• _Task_
Only certain lines below are wanted: those starting at the line containing "purple round brick B1:C2" and ending at the line containing "lime brick G5", both included, each retyped exactly.

• _Data for review_
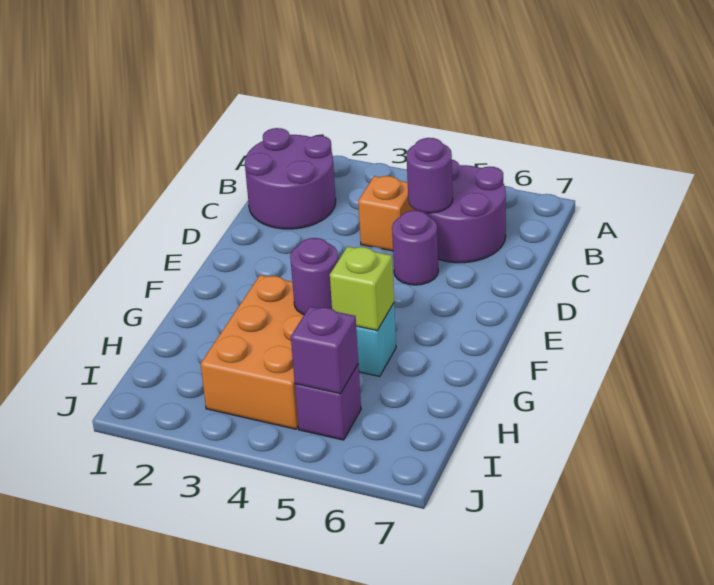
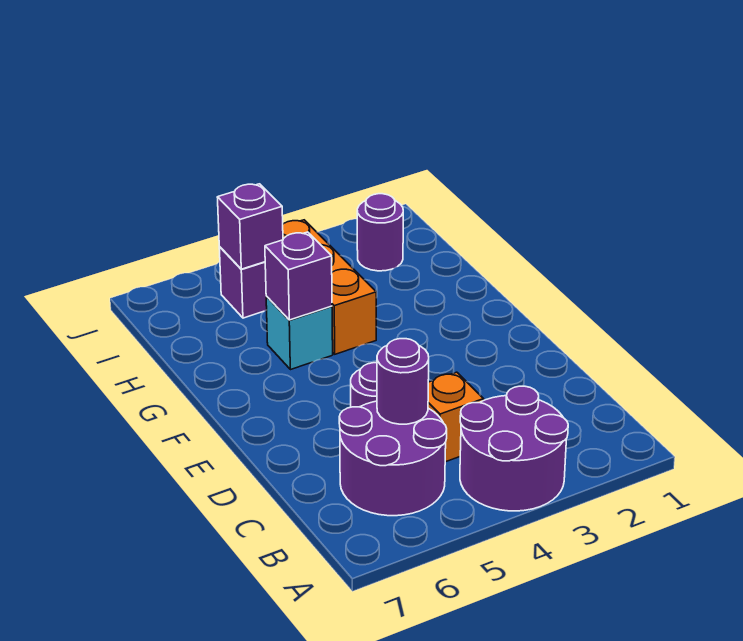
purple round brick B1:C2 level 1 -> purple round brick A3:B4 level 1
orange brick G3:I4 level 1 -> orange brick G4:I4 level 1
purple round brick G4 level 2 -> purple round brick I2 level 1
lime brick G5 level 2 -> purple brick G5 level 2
...
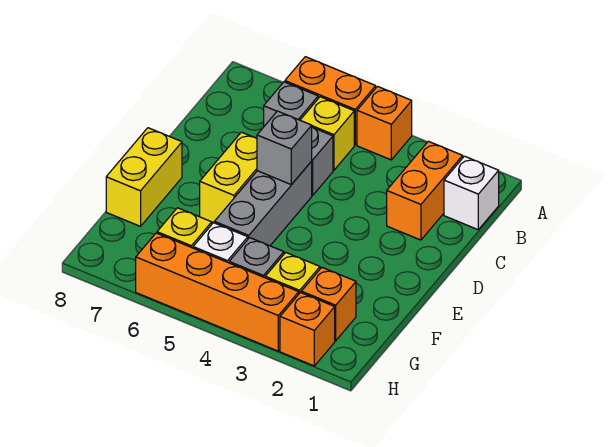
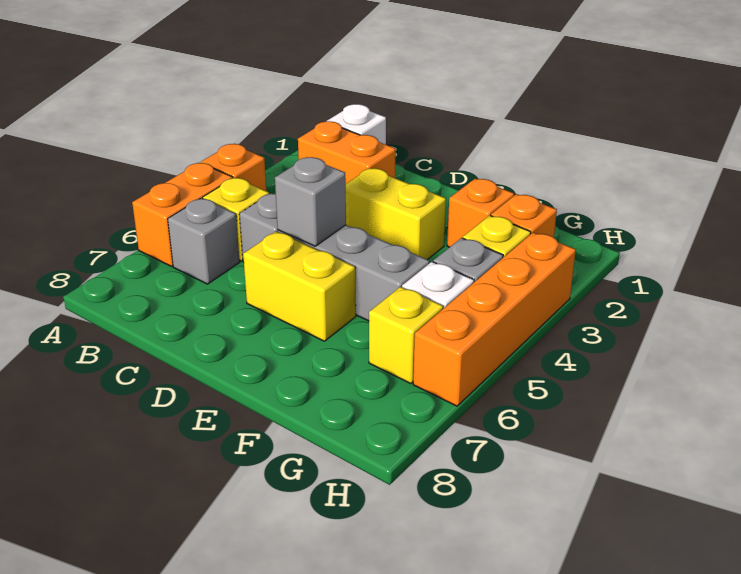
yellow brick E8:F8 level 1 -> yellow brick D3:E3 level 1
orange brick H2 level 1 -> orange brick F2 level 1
---
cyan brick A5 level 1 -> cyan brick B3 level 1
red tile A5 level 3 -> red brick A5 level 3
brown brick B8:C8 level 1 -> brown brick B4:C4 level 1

• _Written reply_
purple round brick B1:C2 level 1 -> purple round brick A3:B4 level 1
orange brick G3:I4 level 1 -> orange brick G4:I4 level 1
purple round brick G4 level 2 -> purple round brick I2 level 1
lime brick G5 level 2 -> purple brick G5 level 2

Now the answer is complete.